╭─ Entries provided
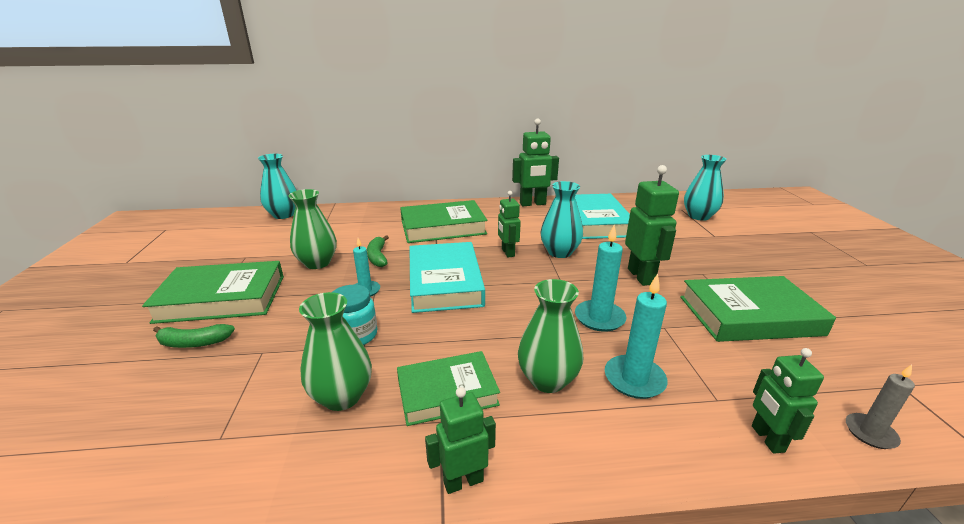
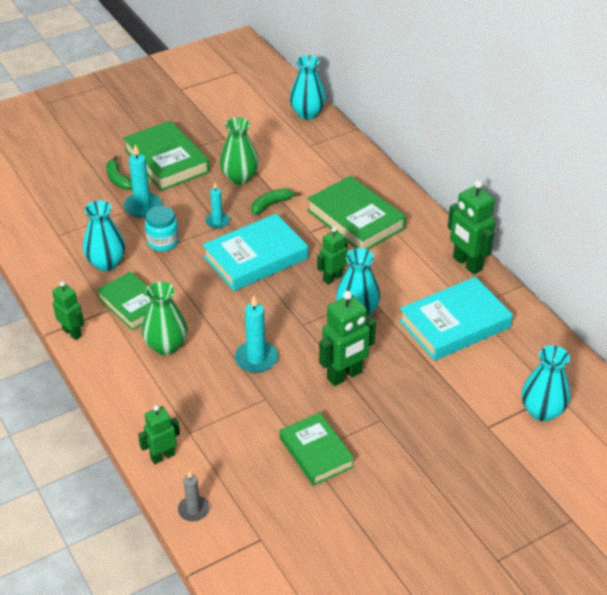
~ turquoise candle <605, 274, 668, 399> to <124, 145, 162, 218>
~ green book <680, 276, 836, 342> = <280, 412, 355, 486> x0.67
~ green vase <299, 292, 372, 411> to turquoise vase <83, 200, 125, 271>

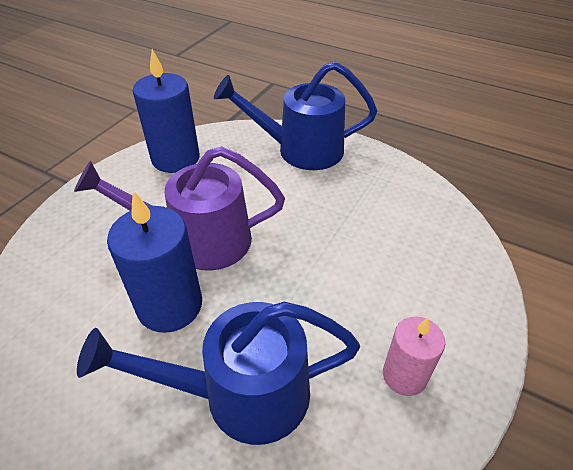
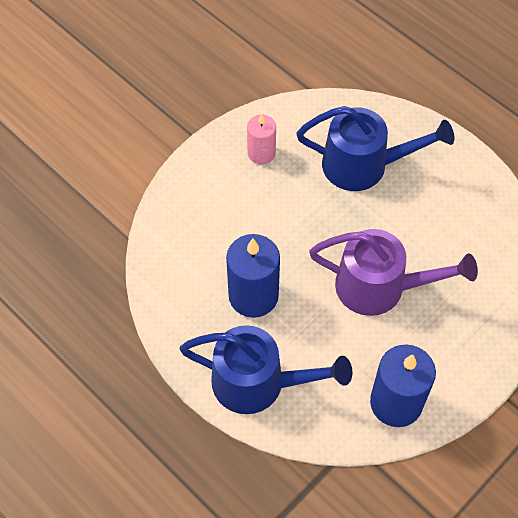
~ blue candle <107, 190, 202, 333> to <226, 234, 280, 318>

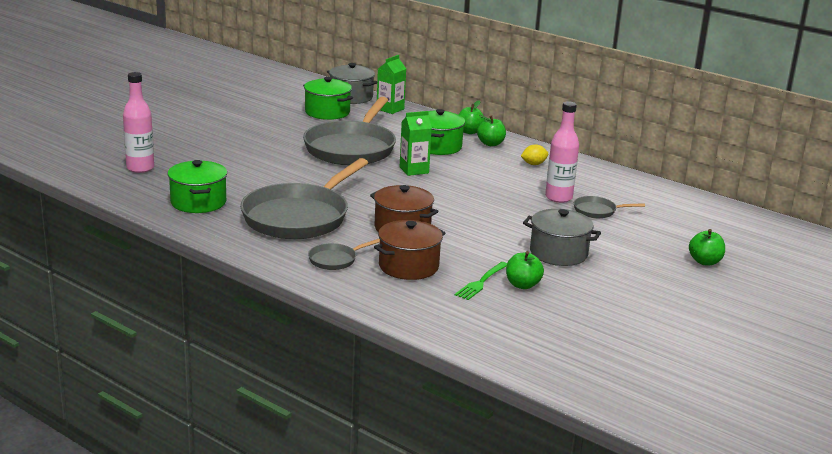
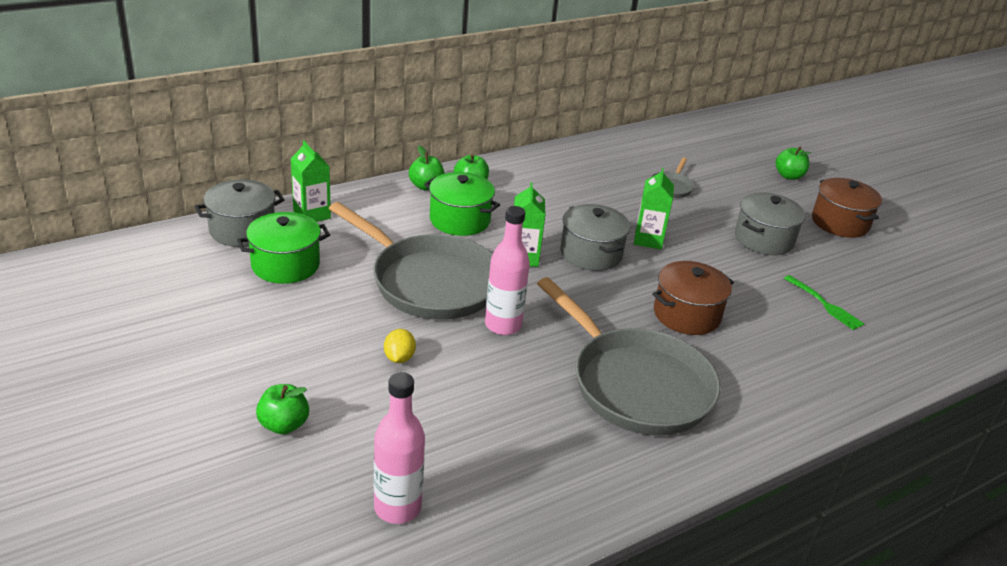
~ pink bottle <545, 101, 579, 203> to <485, 206, 530, 335>
~ yellow lemon <521, 144, 548, 165> to <384, 329, 416, 363>
- green pot <168, 160, 227, 213>
~ brown pot <374, 220, 445, 280> to <812, 178, 882, 238>
- grey pan <308, 239, 380, 270>
~ green apple <506, 251, 544, 289> to <256, 384, 309, 434>
+ green carton <634, 168, 674, 249>
+ grey pot <560, 204, 630, 271>

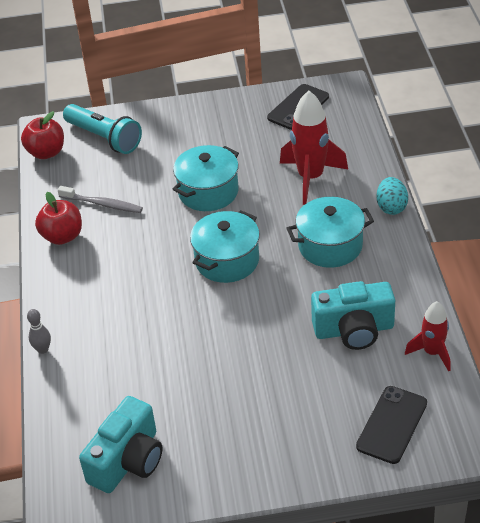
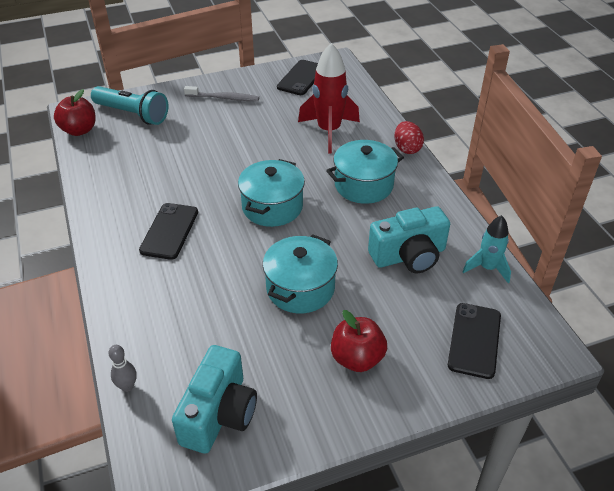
~ turquoise pot <172, 145, 239, 211> to <263, 234, 338, 313>
~ turquoise egg <376, 177, 408, 215> to red egg <394, 121, 424, 154>
~ grey toothbrush <58, 186, 143, 213> to <184, 86, 259, 101>
~ red apple <35, 192, 82, 245> to <331, 310, 387, 372>
~ red rocket <405, 301, 451, 372> to turquoise rocket <462, 215, 511, 283>
~ grey bowling pin <27, 309, 51, 354> to <108, 345, 137, 392>
+ black phone <139, 203, 198, 260>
╰─
## Problem statement
Take the line that contains "345, 137, 392>" and each line after it down to the last of the records, and retype them exactly; add nothing else.

## Answer to the problem
~ grey bowling pin <27, 309, 51, 354> to <108, 345, 137, 392>
+ black phone <139, 203, 198, 260>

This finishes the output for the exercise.